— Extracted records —
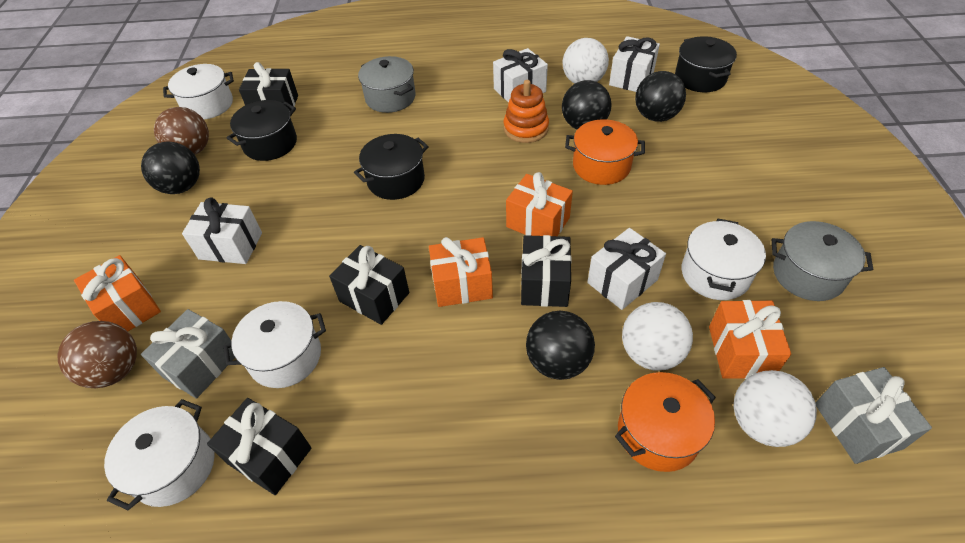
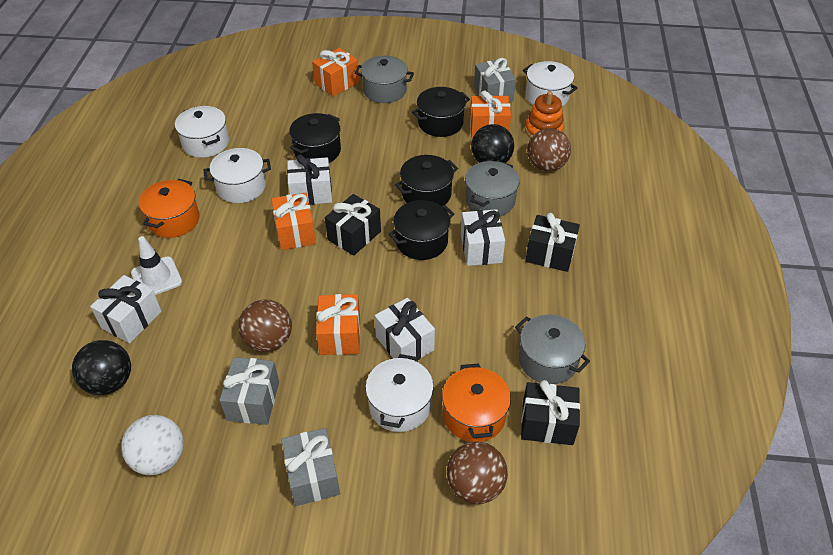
black ball: 4 -> 2
black gift: 4 -> 3
black pot: 3 -> 4
brown ball: 2 -> 3
grey gift: 2 -> 3
grey pot: 2 -> 3
white ball: 3 -> 1
white traffic cone: 0 -> 1

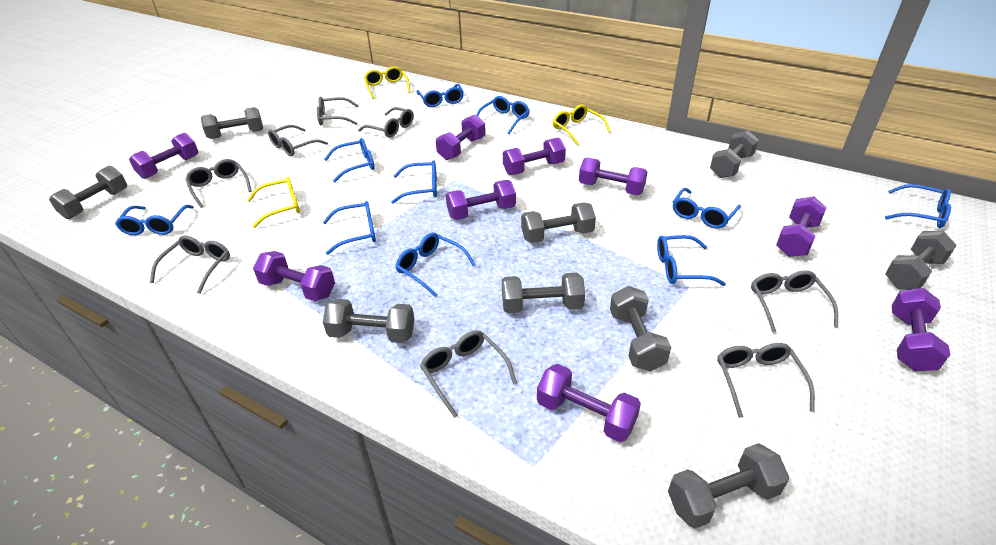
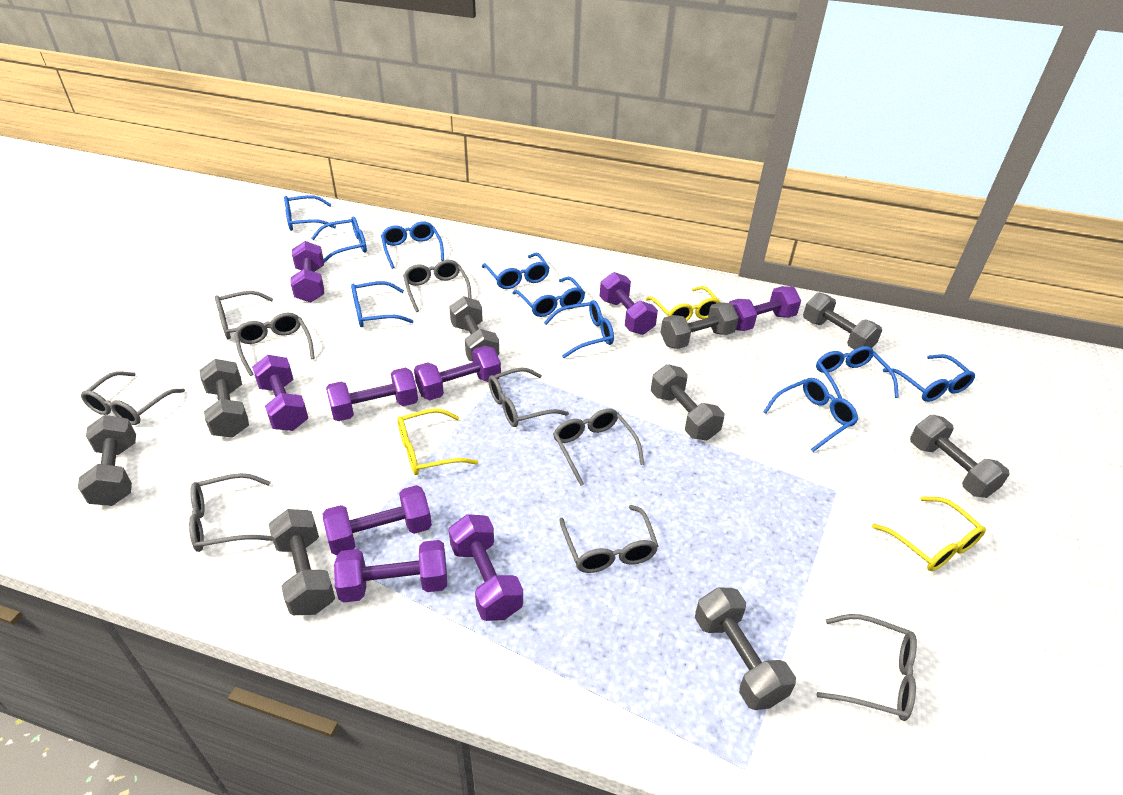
grey glasses: 8 -> 9

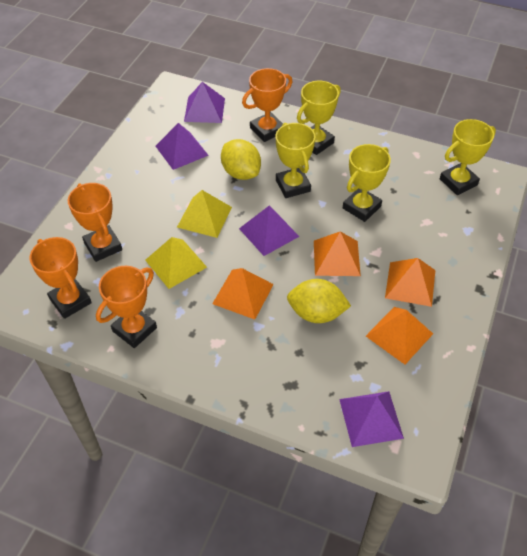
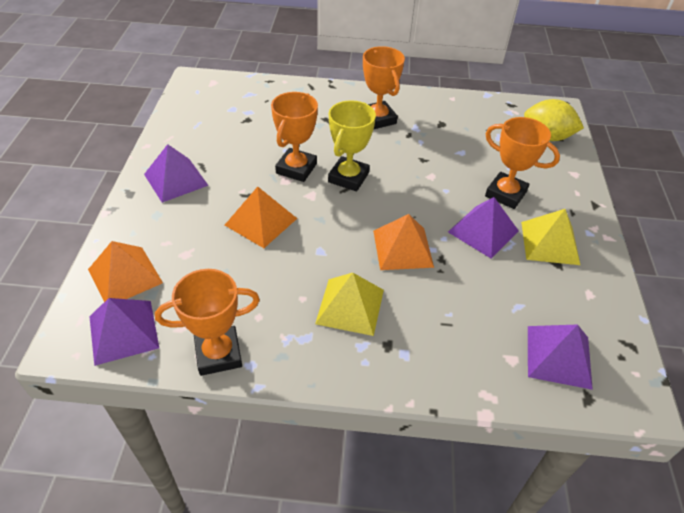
orange pyramid: 4 -> 3
yellow lemon: 2 -> 1
yellow trophy: 4 -> 1

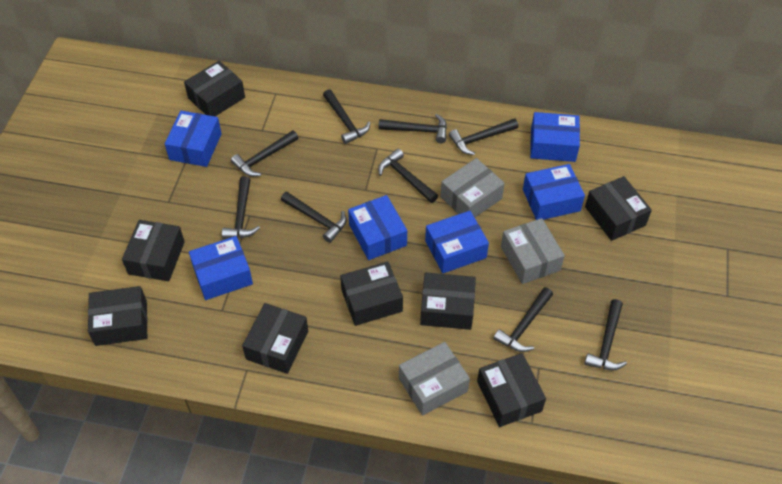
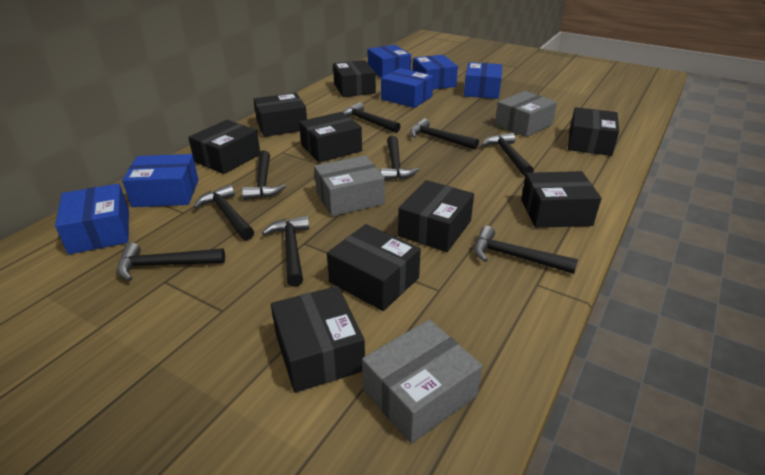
black box: 8 -> 9

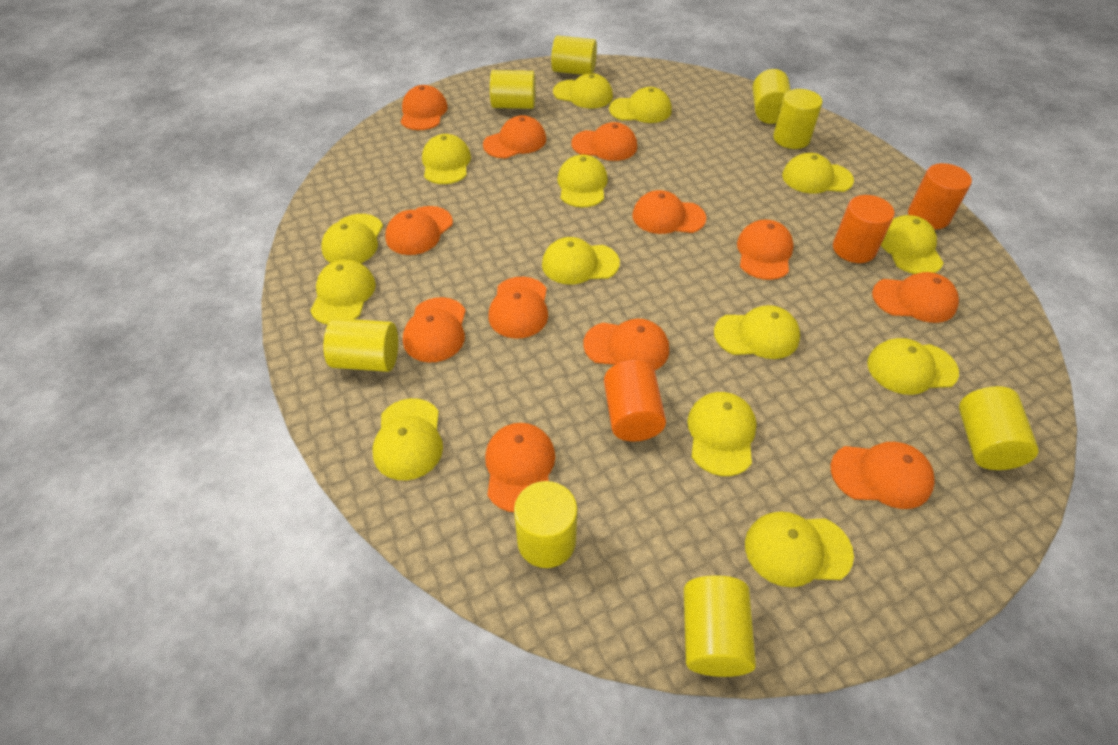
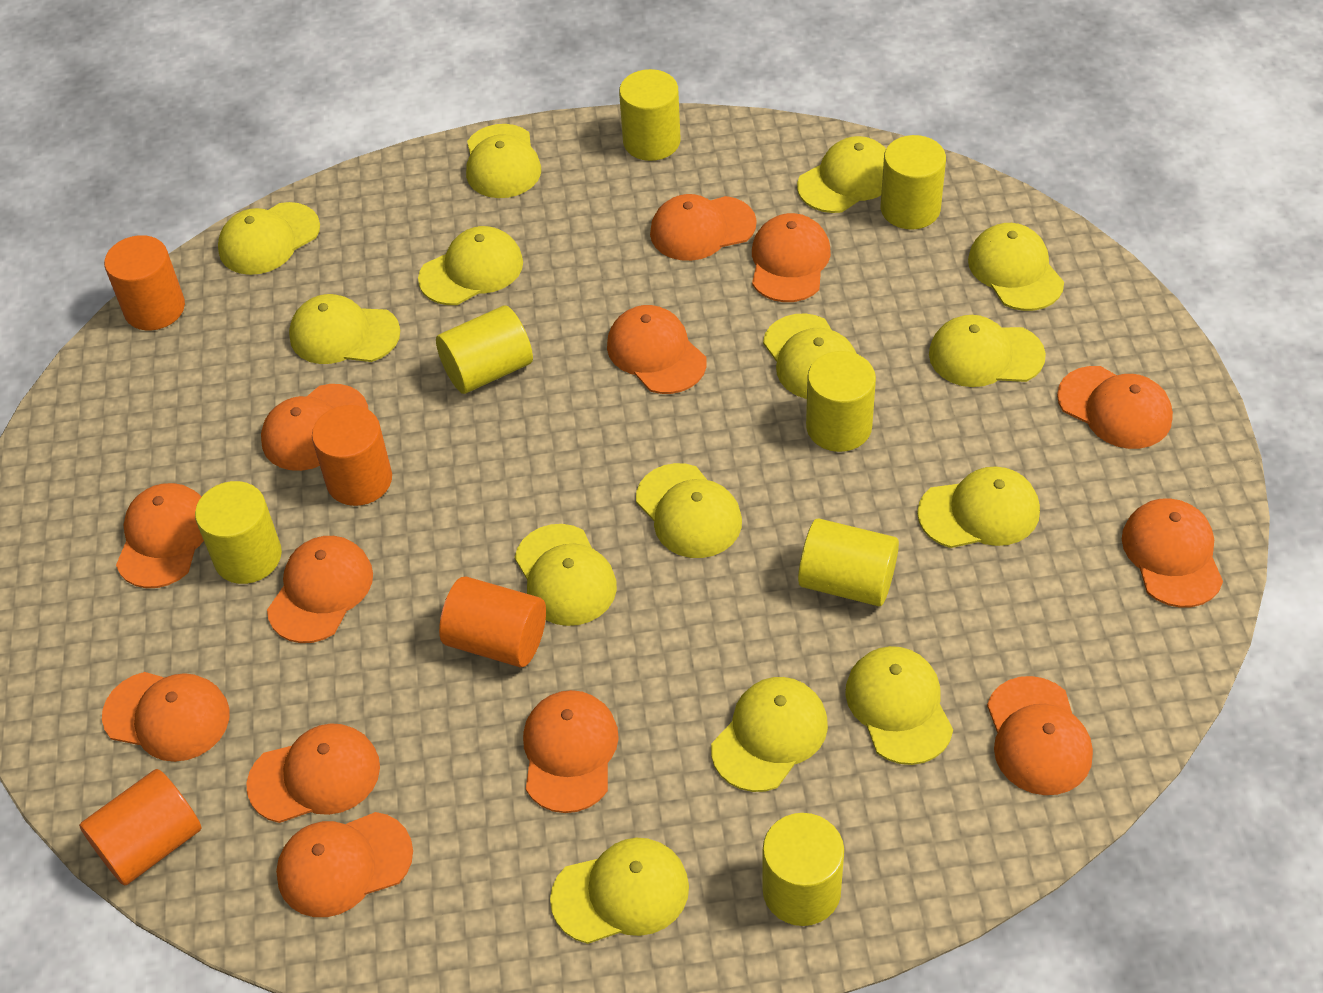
orange cap: 12 -> 13
orange cylinder: 3 -> 4
yellow cylinder: 8 -> 7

— Exercise brief —
Please print the entries exactly as they stand. Images are not part of the copy.

— Exercise solution —
black ball: 4 -> 2
black gift: 4 -> 3
black pot: 3 -> 4
brown ball: 2 -> 3
grey gift: 2 -> 3
grey pot: 2 -> 3
white ball: 3 -> 1
white traffic cone: 0 -> 1

grey glasses: 8 -> 9

orange pyramid: 4 -> 3
yellow lemon: 2 -> 1
yellow trophy: 4 -> 1

black box: 8 -> 9

orange cap: 12 -> 13
orange cylinder: 3 -> 4
yellow cylinder: 8 -> 7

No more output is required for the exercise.